Directions: State, as a bare number, how many lines below contain "insert".

-- Input data follows --

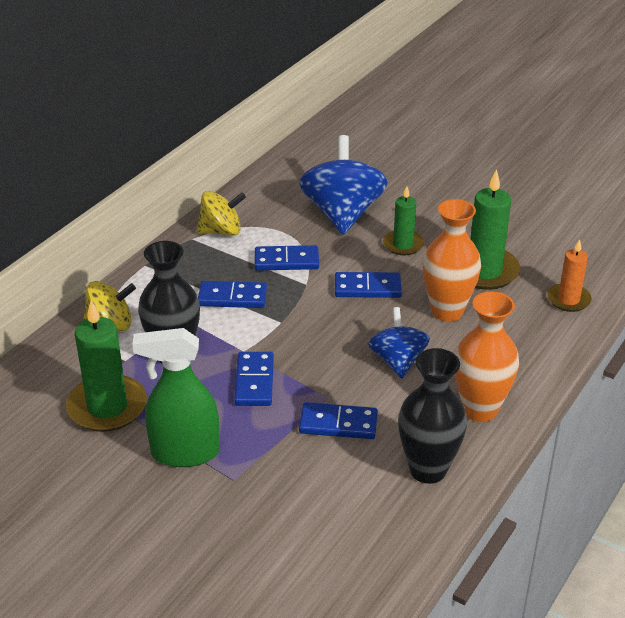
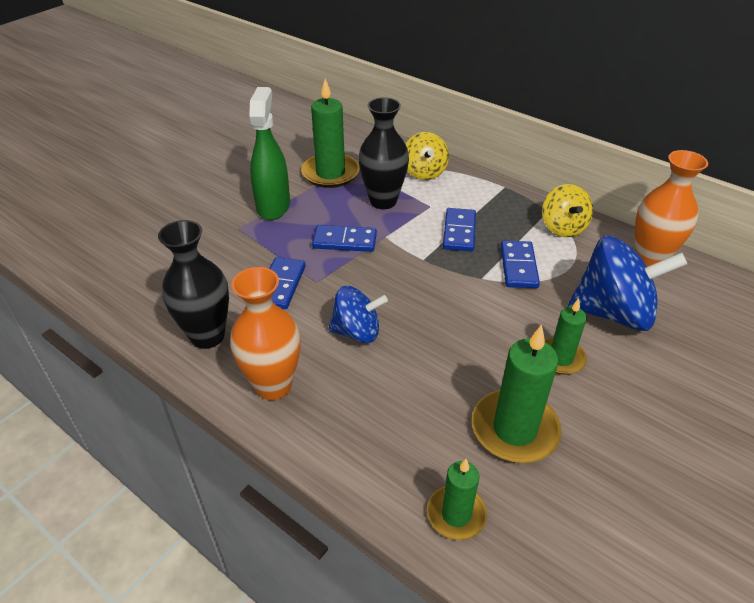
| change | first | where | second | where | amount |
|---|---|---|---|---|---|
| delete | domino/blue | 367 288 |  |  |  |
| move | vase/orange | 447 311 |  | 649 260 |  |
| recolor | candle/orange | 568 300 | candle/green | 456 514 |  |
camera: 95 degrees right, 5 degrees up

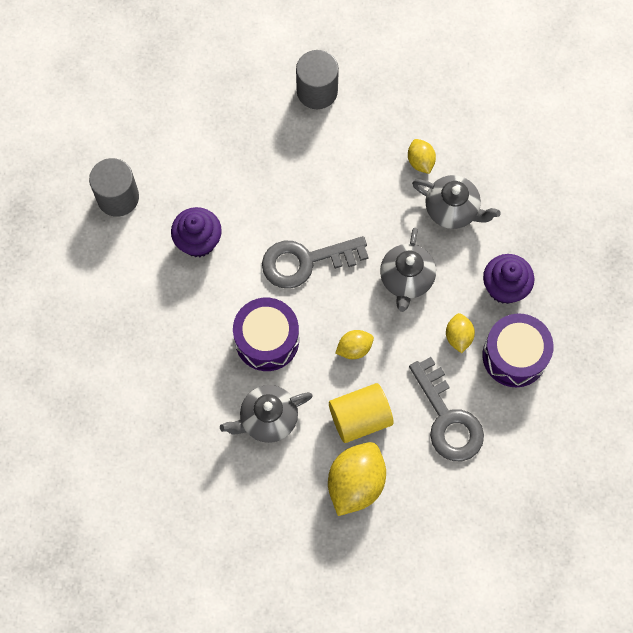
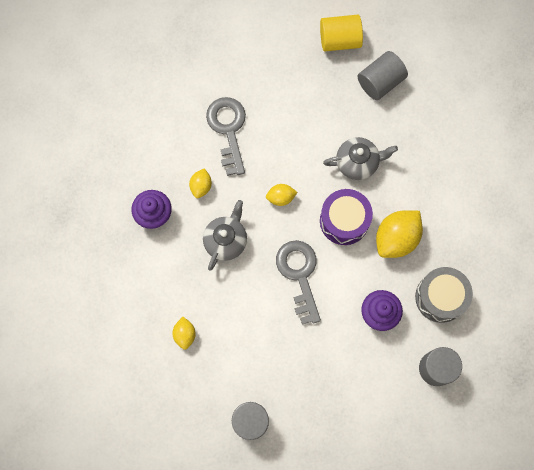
| change | first | where | second | where | amount |
|---|---|---|---|---|---|
| delete | teapot/grey | 452 210 |  |  |  |
| delete | drum/purple | 514 356 |  |  |  |
| insert |  |  | cylinder/grey | 380 82 |  |
| insert |  |  | drum/grey | 440 297 |  |
| move | lemon/yellow | 356 483 |  | 396 238 |  |
| move | cylinder/yellow | 360 418 |  | 339 40 |  |
| rotate | key/grey | 305 261 |  | 299 275 | 105 degrees counterclockwise |
camera: 165 degrees left, 5 degrees up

-- Input data concluded --

Solution for this problem: 2